Prompt →
Sift through the material below and return the lines with "size".

Supplied data →
- Opening Delimiter -

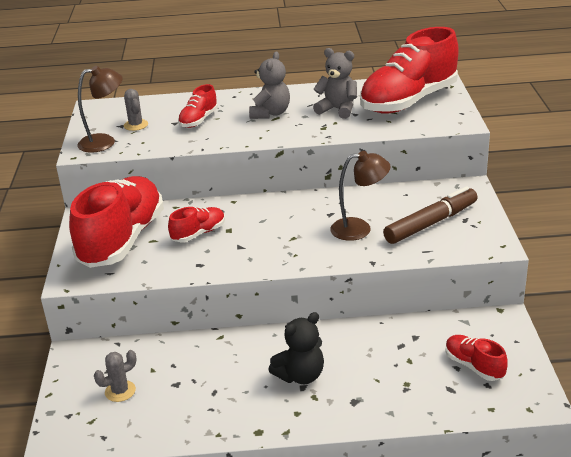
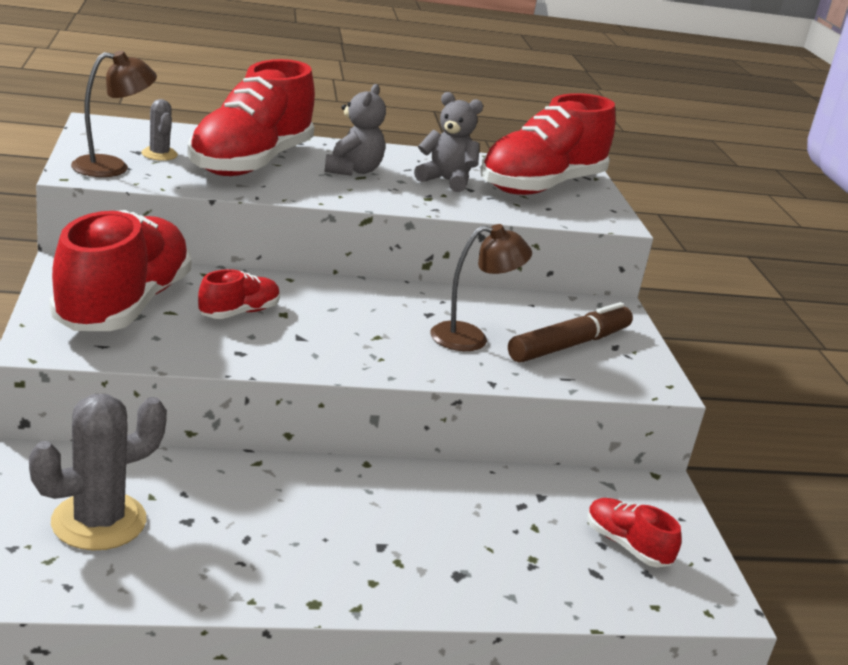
camera: 10 degrees left, 5 degrees down
grey cactus [94,350,137,402] -> grey cactus [29,394,167,551], size x1.92
red shoe [178,84,218,128] -> red shoe [187,59,315,176], size x2.20
black teddy bear [269,312,324,384] -> none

- Closing Delimiter -

Output for this task →
grey cactus [94,350,137,402] -> grey cactus [29,394,167,551], size x1.92
red shoe [178,84,218,128] -> red shoe [187,59,315,176], size x2.20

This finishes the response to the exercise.